[[ DATA SECTION open ]]

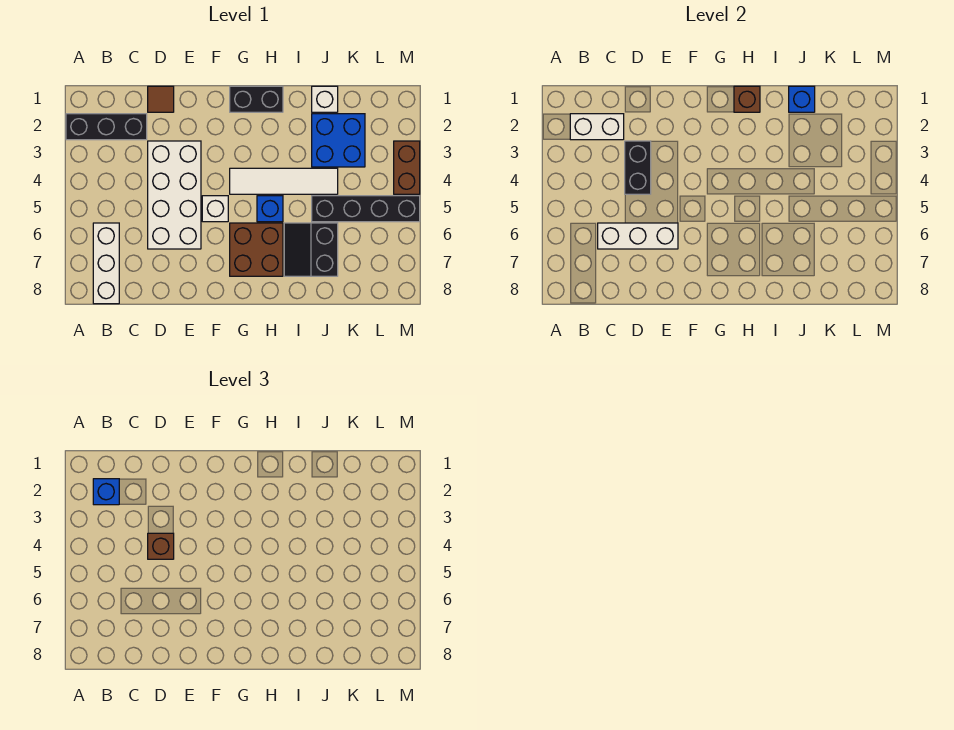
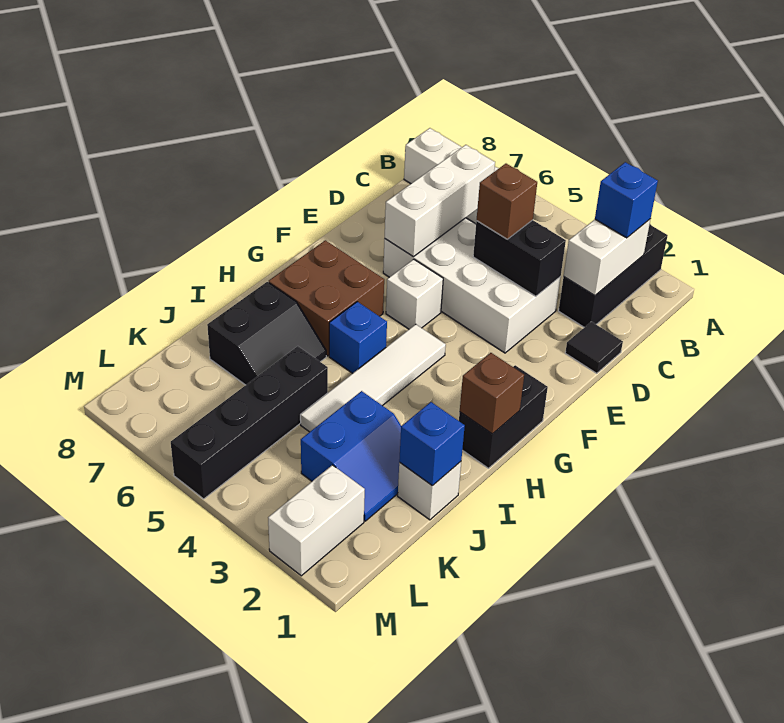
brown tile D1 level 1 -> black tile D1 level 1
black slope I6:J7 level 1 top J -> black slope I6:J7 level 1 top 7
blue brick J2:K3 level 1 -> blue slope J2:K3 level 1 top 3
none -> white brick L2:M2 level 1
brown brick M3:M4 level 1 -> none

[[ DATA SECTION closed ]]

◆ TASK TO COMPLETE
Your reply should consist of one number: how many lines above contain the word "black".

◆ ANSWER FOR THE TASK
2